• **Data records**:
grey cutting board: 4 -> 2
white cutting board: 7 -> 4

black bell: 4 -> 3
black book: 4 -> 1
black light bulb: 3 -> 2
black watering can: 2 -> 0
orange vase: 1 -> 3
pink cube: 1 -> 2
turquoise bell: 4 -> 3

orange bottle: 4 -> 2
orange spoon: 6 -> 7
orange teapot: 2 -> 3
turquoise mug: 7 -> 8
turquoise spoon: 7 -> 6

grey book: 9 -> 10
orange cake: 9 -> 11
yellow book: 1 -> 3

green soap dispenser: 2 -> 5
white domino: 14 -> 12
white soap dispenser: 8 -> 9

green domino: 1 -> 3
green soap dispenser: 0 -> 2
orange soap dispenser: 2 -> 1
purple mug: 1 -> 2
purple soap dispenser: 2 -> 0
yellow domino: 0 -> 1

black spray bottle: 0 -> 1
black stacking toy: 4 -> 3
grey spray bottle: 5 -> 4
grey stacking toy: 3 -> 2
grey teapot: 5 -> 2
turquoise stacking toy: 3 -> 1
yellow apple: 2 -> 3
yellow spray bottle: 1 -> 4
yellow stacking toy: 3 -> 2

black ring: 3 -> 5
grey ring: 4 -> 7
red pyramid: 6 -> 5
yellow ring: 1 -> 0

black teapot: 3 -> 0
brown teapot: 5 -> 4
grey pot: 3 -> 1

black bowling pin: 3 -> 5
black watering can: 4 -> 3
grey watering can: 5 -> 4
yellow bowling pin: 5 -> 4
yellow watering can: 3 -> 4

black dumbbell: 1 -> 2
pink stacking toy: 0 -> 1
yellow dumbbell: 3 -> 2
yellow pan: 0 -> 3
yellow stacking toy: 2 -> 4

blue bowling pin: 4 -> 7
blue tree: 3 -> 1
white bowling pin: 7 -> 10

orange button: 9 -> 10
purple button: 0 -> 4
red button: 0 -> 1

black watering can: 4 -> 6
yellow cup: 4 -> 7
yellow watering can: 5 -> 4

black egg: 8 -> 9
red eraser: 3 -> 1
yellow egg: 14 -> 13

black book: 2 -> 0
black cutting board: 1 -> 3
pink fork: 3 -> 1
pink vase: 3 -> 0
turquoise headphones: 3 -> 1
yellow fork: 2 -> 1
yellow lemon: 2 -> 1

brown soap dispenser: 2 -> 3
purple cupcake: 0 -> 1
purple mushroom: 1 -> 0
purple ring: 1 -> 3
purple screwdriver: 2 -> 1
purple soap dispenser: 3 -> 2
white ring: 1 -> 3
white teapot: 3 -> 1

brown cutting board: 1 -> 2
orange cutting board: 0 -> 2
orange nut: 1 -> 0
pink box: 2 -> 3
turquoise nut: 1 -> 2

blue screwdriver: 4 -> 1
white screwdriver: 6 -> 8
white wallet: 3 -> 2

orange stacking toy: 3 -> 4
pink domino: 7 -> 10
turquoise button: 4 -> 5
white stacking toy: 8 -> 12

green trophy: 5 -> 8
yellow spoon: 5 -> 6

• **What is being asked**:
Copy out all of the records shown above exactly.

• **Answer for the task**:
grey cutting board: 4 -> 2
white cutting board: 7 -> 4

black bell: 4 -> 3
black book: 4 -> 1
black light bulb: 3 -> 2
black watering can: 2 -> 0
orange vase: 1 -> 3
pink cube: 1 -> 2
turquoise bell: 4 -> 3

orange bottle: 4 -> 2
orange spoon: 6 -> 7
orange teapot: 2 -> 3
turquoise mug: 7 -> 8
turquoise spoon: 7 -> 6

grey book: 9 -> 10
orange cake: 9 -> 11
yellow book: 1 -> 3

green soap dispenser: 2 -> 5
white domino: 14 -> 12
white soap dispenser: 8 -> 9

green domino: 1 -> 3
green soap dispenser: 0 -> 2
orange soap dispenser: 2 -> 1
purple mug: 1 -> 2
purple soap dispenser: 2 -> 0
yellow domino: 0 -> 1

black spray bottle: 0 -> 1
black stacking toy: 4 -> 3
grey spray bottle: 5 -> 4
grey stacking toy: 3 -> 2
grey teapot: 5 -> 2
turquoise stacking toy: 3 -> 1
yellow apple: 2 -> 3
yellow spray bottle: 1 -> 4
yellow stacking toy: 3 -> 2

black ring: 3 -> 5
grey ring: 4 -> 7
red pyramid: 6 -> 5
yellow ring: 1 -> 0

black teapot: 3 -> 0
brown teapot: 5 -> 4
grey pot: 3 -> 1

black bowling pin: 3 -> 5
black watering can: 4 -> 3
grey watering can: 5 -> 4
yellow bowling pin: 5 -> 4
yellow watering can: 3 -> 4

black dumbbell: 1 -> 2
pink stacking toy: 0 -> 1
yellow dumbbell: 3 -> 2
yellow pan: 0 -> 3
yellow stacking toy: 2 -> 4

blue bowling pin: 4 -> 7
blue tree: 3 -> 1
white bowling pin: 7 -> 10

orange button: 9 -> 10
purple button: 0 -> 4
red button: 0 -> 1

black watering can: 4 -> 6
yellow cup: 4 -> 7
yellow watering can: 5 -> 4

black egg: 8 -> 9
red eraser: 3 -> 1
yellow egg: 14 -> 13

black book: 2 -> 0
black cutting board: 1 -> 3
pink fork: 3 -> 1
pink vase: 3 -> 0
turquoise headphones: 3 -> 1
yellow fork: 2 -> 1
yellow lemon: 2 -> 1

brown soap dispenser: 2 -> 3
purple cupcake: 0 -> 1
purple mushroom: 1 -> 0
purple ring: 1 -> 3
purple screwdriver: 2 -> 1
purple soap dispenser: 3 -> 2
white ring: 1 -> 3
white teapot: 3 -> 1

brown cutting board: 1 -> 2
orange cutting board: 0 -> 2
orange nut: 1 -> 0
pink box: 2 -> 3
turquoise nut: 1 -> 2

blue screwdriver: 4 -> 1
white screwdriver: 6 -> 8
white wallet: 3 -> 2

orange stacking toy: 3 -> 4
pink domino: 7 -> 10
turquoise button: 4 -> 5
white stacking toy: 8 -> 12

green trophy: 5 -> 8
yellow spoon: 5 -> 6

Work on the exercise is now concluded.